Work required: Copy the rows of Stored items, from the first one up to and including the line with "organized [736, 824]", keeping the request lines and adding 109 to every coordinate in the answers. Leave the pictures out.

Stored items

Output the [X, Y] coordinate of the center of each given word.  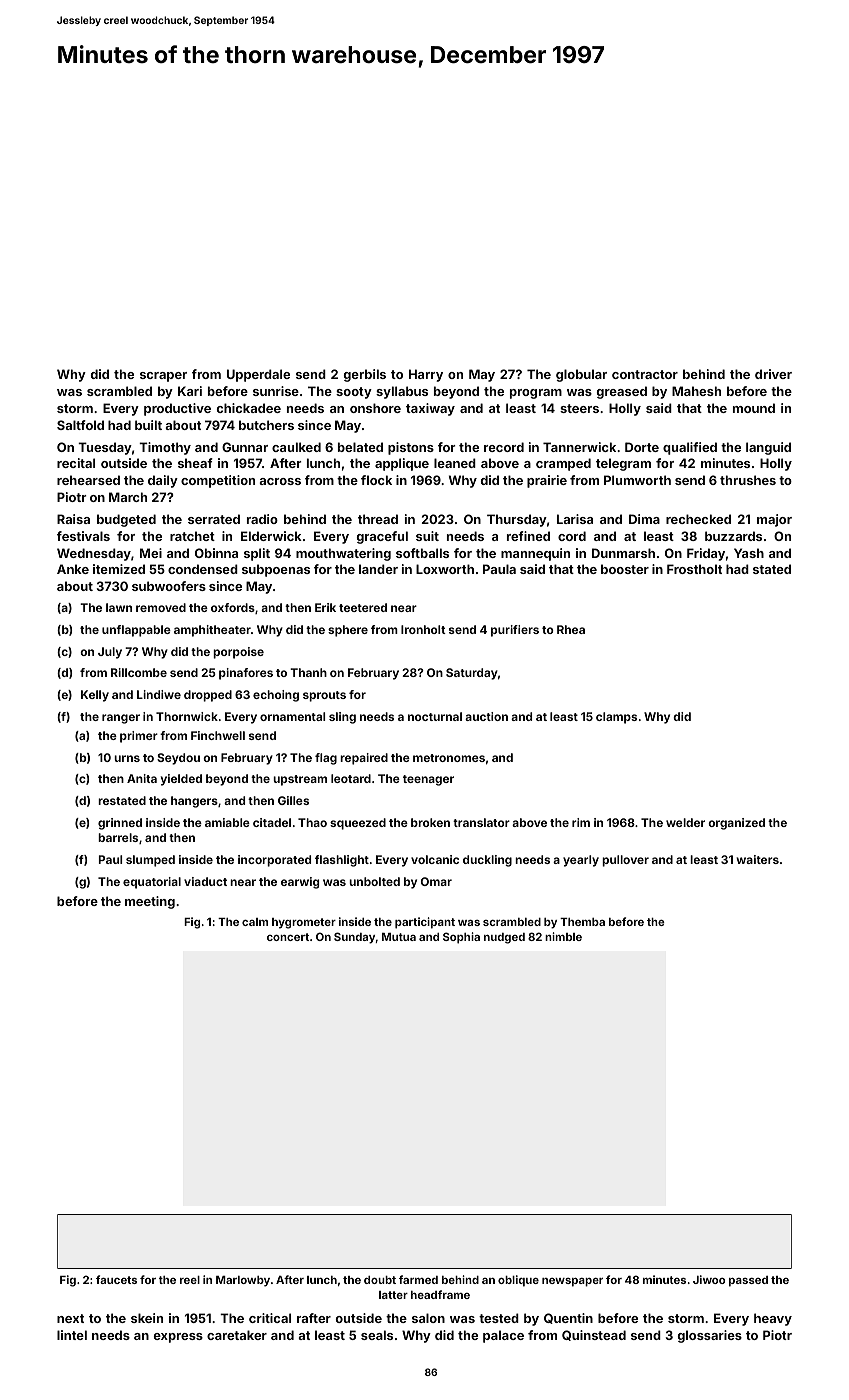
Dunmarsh [623, 553]
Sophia [461, 938]
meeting [150, 902]
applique [402, 464]
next [70, 1318]
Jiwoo [709, 1279]
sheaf [195, 463]
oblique [518, 1281]
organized [736, 824]
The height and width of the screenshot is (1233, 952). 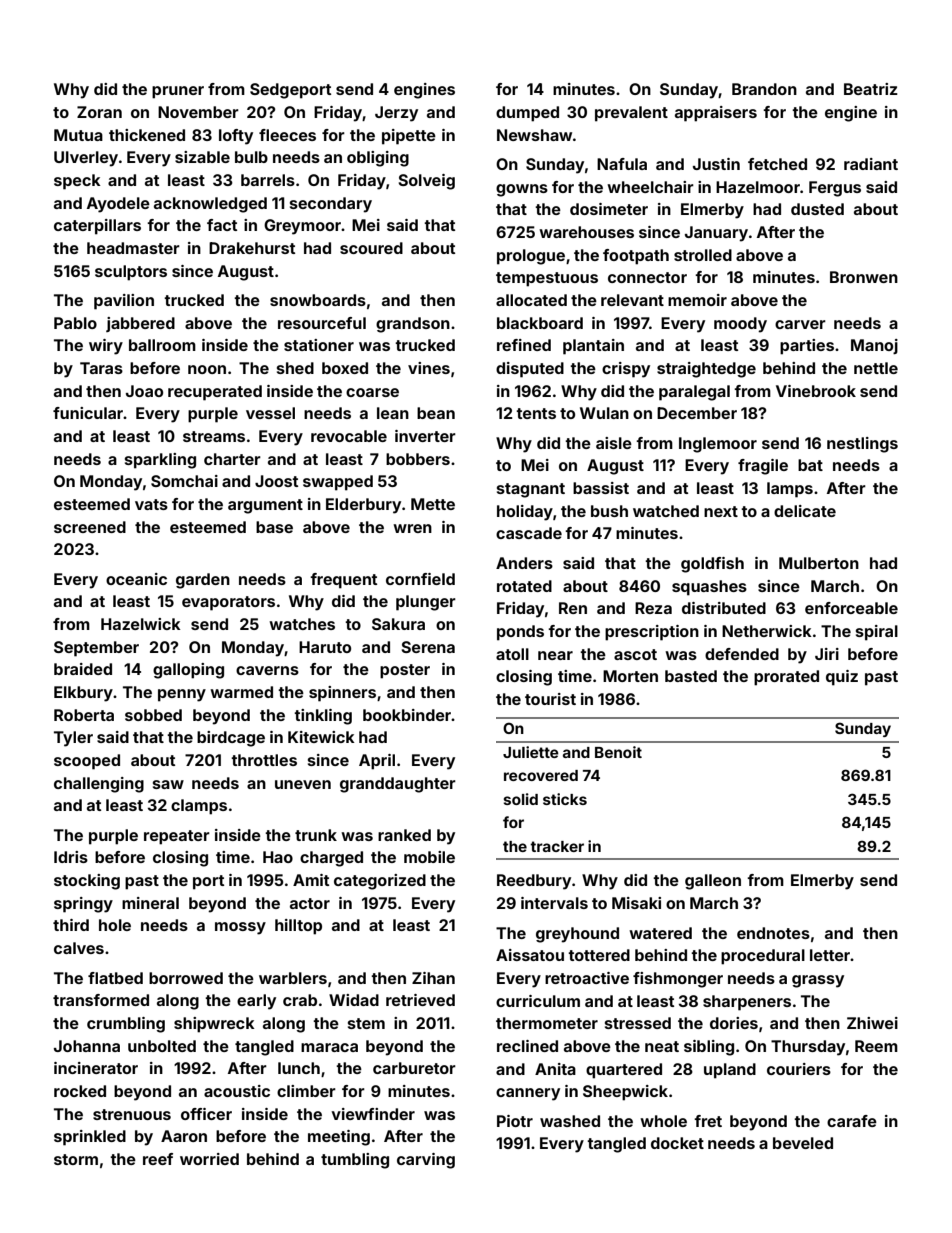 I want to click on scooped, so click(x=87, y=762).
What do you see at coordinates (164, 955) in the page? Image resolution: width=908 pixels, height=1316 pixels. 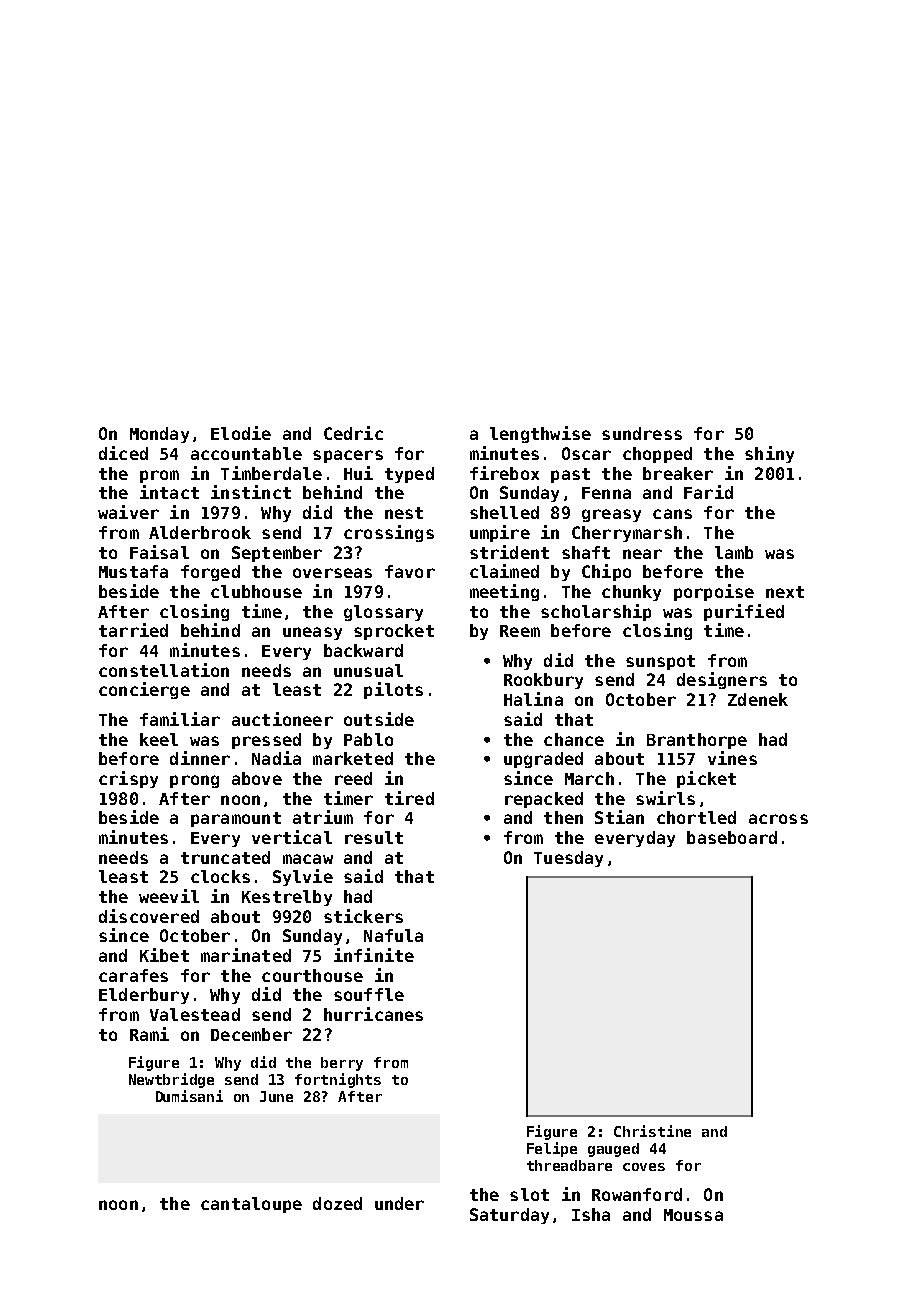 I see `Kibet` at bounding box center [164, 955].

Solution to this task:
Output the [X, Y] coordinate of the center of each given word.  
Dunmarsh [732, 662]
Sophia [570, 1047]
meeting [259, 1011]
applique [511, 573]
next [179, 1427]
Jiwoo [818, 1388]
sheaf [304, 572]
oblique [627, 1390]
organized [845, 933]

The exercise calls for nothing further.